[Data to process — start]

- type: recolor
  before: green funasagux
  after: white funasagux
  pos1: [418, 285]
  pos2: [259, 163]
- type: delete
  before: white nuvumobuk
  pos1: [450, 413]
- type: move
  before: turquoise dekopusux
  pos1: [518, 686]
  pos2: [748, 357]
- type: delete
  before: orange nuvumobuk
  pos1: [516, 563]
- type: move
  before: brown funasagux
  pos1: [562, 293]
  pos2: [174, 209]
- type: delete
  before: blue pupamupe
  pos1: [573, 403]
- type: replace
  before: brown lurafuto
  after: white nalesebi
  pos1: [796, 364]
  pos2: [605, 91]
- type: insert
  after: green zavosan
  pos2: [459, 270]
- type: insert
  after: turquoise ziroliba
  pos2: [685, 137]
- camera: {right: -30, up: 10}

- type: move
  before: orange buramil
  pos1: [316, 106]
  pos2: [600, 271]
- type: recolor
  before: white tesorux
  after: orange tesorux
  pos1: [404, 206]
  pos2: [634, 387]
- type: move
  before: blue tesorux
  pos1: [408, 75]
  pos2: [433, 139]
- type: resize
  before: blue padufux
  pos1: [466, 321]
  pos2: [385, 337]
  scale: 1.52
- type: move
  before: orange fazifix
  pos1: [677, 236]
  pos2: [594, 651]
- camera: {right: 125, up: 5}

[Data to process — finish]
[Data to process — start]

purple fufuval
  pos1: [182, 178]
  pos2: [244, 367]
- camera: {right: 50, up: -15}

[Data to process — finish]

__Exercise objective__:
Out of the data above, return each line where the word "brown" can be found.

__Solution below__:
  before: brown funasagux
  before: brown lurafuto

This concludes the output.